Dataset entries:
•••

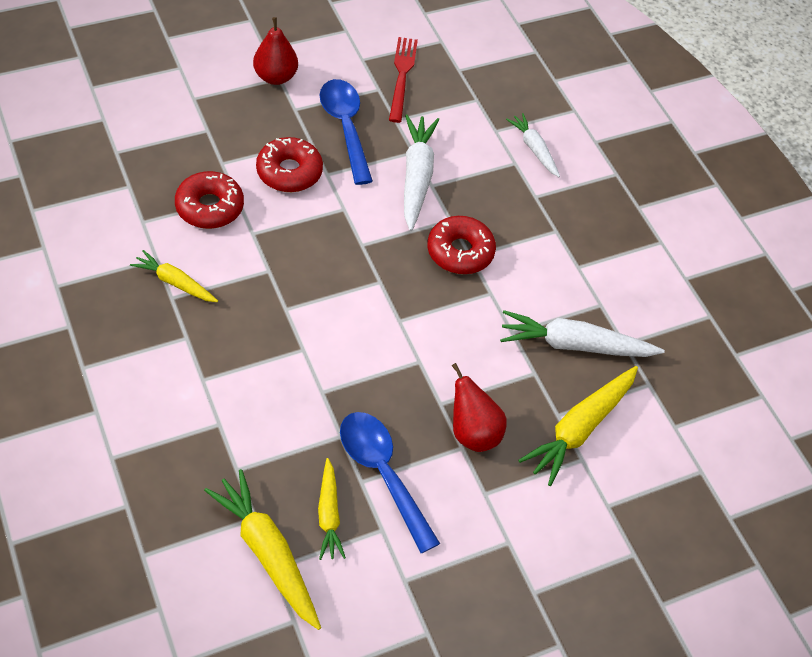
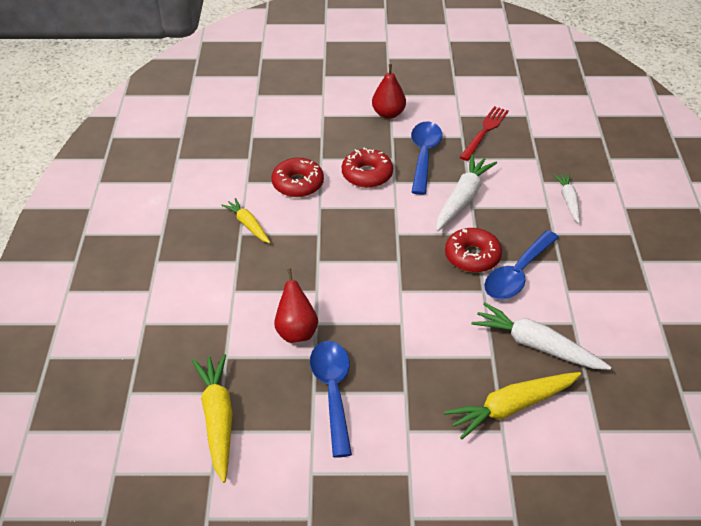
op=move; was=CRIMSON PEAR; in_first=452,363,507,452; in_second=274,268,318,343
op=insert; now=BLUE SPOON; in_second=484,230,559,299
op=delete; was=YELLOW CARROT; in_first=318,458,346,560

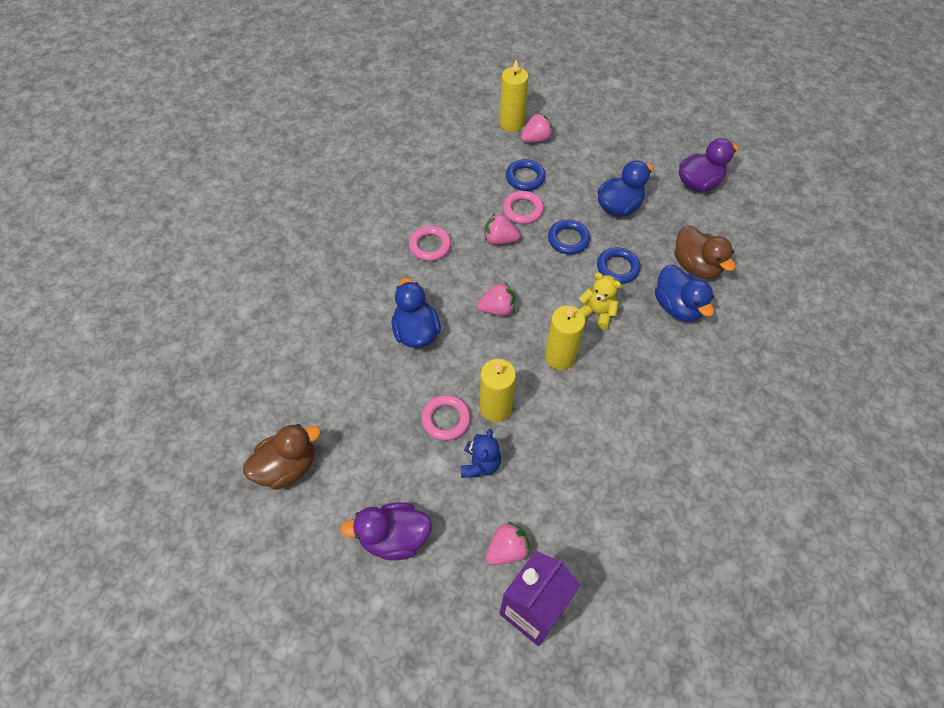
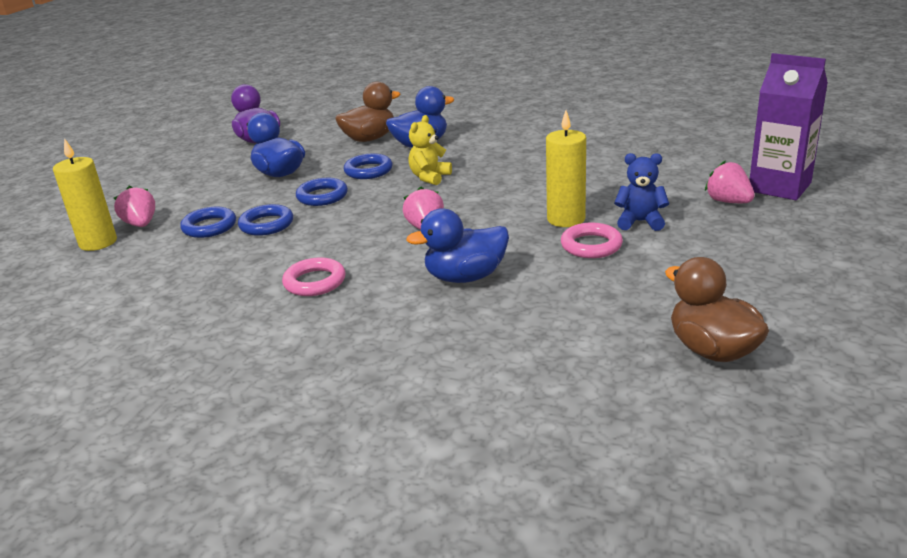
op=recolor; was=ROSY TORUS; now=BLUE TORUS; in_first=503,191,544,224; in_second=238,204,293,236
op=delete; was=VIOLET RUBBER DUCK; in_first=340,502,432,560
op=delete; was=ROSY STRAWBERRY; in_first=485,213,520,245
op=delete; was=YELLOW CANDLE; in_first=545,305,585,370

•••

◆ Try it: Although the records contain pictures, return only their text, exactly as written.

◆ Answer box:
op=move; was=CRIMSON PEAR; in_first=452,363,507,452; in_second=274,268,318,343
op=insert; now=BLUE SPOON; in_second=484,230,559,299
op=delete; was=YELLOW CARROT; in_first=318,458,346,560

op=recolor; was=ROSY TORUS; now=BLUE TORUS; in_first=503,191,544,224; in_second=238,204,293,236
op=delete; was=VIOLET RUBBER DUCK; in_first=340,502,432,560
op=delete; was=ROSY STRAWBERRY; in_first=485,213,520,245
op=delete; was=YELLOW CANDLE; in_first=545,305,585,370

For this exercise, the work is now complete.